→ WHAT THE EXERCISE ASKS: Start at the line in the entries below that contains "none -> orange brick J5 level 1", stop at the line that contains "blue tile A9 level 1 -> none", and output exactly the lines in that span, both ends included.

BEGIN STORED DATA

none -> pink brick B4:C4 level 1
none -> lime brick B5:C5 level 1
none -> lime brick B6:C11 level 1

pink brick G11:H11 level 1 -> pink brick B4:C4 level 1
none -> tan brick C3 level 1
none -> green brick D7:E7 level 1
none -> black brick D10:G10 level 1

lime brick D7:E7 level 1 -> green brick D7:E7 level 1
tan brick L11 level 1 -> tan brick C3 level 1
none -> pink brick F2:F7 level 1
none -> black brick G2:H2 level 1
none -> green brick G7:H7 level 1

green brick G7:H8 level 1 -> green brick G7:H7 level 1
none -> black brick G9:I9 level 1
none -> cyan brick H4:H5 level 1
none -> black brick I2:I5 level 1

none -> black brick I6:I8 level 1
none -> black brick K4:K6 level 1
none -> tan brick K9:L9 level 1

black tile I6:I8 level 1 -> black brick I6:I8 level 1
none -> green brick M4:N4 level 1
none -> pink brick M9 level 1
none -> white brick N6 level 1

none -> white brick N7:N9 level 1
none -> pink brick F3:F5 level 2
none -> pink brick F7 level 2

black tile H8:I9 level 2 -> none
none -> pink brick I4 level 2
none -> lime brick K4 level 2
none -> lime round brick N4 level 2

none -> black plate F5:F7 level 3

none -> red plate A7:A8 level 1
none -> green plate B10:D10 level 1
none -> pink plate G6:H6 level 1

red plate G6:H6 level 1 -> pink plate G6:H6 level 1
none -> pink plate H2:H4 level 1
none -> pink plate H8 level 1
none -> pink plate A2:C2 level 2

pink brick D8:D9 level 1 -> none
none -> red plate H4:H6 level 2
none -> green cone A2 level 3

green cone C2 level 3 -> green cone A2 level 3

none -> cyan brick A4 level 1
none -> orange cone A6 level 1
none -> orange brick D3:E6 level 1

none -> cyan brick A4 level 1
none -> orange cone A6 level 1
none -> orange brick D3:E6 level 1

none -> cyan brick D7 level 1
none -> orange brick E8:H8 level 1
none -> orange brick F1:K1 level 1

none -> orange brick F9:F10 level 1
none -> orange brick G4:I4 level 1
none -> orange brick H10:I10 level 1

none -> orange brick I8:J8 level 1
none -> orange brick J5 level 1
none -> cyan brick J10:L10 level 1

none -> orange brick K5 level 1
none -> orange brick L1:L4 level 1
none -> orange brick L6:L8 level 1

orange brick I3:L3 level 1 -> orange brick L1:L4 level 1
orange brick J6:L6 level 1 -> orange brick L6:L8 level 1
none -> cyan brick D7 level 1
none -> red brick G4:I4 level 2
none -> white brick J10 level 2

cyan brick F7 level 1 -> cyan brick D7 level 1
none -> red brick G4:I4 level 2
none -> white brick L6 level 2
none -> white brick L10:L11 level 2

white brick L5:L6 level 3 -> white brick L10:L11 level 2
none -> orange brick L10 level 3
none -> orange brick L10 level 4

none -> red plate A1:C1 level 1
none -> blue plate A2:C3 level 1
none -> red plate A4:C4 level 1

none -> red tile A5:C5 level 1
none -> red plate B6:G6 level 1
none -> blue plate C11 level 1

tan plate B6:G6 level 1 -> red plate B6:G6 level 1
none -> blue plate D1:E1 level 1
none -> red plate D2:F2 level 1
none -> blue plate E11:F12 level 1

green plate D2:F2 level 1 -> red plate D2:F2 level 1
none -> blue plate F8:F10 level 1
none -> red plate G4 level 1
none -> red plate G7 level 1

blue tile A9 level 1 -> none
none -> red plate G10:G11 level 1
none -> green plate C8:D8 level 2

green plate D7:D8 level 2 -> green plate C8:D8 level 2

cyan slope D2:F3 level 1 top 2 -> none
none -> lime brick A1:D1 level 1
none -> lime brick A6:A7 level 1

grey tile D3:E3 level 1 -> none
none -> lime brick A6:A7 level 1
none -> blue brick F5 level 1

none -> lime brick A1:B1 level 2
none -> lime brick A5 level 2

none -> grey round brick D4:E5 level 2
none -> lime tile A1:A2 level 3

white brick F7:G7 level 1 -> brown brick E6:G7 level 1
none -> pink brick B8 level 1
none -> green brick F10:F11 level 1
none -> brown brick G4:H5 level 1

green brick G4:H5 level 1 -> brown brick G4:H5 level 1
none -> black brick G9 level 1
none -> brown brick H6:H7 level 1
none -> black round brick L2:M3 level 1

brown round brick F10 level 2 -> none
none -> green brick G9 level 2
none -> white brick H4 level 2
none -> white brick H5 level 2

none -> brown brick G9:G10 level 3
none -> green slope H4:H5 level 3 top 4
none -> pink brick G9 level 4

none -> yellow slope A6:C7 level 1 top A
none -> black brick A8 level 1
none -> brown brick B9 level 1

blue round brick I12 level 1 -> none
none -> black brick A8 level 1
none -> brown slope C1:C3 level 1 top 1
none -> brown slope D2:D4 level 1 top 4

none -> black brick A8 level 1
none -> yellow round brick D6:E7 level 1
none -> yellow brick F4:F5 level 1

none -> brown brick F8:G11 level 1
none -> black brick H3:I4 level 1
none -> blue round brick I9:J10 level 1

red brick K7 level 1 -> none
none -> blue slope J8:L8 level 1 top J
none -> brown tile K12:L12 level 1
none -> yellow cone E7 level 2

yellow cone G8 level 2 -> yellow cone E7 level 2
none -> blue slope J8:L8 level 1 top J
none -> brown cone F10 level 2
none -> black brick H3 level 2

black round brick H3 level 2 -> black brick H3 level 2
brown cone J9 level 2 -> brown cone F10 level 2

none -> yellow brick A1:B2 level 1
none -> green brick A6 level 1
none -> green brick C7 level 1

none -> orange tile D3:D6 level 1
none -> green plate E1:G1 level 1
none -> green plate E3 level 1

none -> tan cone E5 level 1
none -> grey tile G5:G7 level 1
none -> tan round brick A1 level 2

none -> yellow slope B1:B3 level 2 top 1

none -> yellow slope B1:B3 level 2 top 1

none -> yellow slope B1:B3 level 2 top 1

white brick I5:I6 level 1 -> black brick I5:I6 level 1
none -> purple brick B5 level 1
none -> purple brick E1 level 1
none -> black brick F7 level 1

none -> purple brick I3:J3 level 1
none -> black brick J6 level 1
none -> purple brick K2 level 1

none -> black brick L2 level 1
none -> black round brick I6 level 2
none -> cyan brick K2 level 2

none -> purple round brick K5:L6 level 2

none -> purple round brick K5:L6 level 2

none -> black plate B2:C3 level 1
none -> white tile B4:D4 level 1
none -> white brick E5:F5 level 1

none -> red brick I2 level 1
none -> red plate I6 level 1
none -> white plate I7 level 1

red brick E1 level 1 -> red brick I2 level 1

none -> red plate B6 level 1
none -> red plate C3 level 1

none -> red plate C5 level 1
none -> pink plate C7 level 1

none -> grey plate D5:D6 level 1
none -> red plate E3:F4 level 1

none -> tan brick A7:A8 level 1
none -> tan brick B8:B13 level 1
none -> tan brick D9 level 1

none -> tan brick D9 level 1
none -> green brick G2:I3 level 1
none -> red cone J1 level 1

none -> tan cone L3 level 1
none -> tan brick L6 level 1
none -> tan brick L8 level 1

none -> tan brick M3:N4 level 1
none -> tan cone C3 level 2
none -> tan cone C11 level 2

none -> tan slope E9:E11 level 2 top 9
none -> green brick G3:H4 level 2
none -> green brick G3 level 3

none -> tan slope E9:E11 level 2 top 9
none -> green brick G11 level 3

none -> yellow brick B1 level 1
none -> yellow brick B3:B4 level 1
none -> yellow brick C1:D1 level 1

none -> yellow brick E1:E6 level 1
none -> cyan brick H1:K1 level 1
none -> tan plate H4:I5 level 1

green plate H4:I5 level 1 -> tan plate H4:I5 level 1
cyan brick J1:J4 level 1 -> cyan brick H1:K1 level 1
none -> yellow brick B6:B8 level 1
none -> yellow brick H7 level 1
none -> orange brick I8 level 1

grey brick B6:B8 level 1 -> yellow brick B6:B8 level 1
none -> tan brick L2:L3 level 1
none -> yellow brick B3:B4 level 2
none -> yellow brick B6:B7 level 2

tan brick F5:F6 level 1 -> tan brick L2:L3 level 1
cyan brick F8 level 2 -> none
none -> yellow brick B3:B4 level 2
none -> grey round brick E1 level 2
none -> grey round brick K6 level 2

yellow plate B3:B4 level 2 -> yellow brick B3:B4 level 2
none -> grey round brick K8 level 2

END STORED DATA

→ ANSWER BOX:
none -> orange brick J5 level 1
none -> cyan brick J10:L10 level 1

none -> orange brick K5 level 1
none -> orange brick L1:L4 level 1
none -> orange brick L6:L8 level 1

orange brick I3:L3 level 1 -> orange brick L1:L4 level 1
orange brick J6:L6 level 1 -> orange brick L6:L8 level 1
none -> cyan brick D7 level 1
none -> red brick G4:I4 level 2
none -> white brick J10 level 2

cyan brick F7 level 1 -> cyan brick D7 level 1
none -> red brick G4:I4 level 2
none -> white brick L6 level 2
none -> white brick L10:L11 level 2

white brick L5:L6 level 3 -> white brick L10:L11 level 2
none -> orange brick L10 level 3
none -> orange brick L10 level 4

none -> red plate A1:C1 level 1
none -> blue plate A2:C3 level 1
none -> red plate A4:C4 level 1

none -> red tile A5:C5 level 1
none -> red plate B6:G6 level 1
none -> blue plate C11 level 1

tan plate B6:G6 level 1 -> red plate B6:G6 level 1
none -> blue plate D1:E1 level 1
none -> red plate D2:F2 level 1
none -> blue plate E11:F12 level 1

green plate D2:F2 level 1 -> red plate D2:F2 level 1
none -> blue plate F8:F10 level 1
none -> red plate G4 level 1
none -> red plate G7 level 1

blue tile A9 level 1 -> none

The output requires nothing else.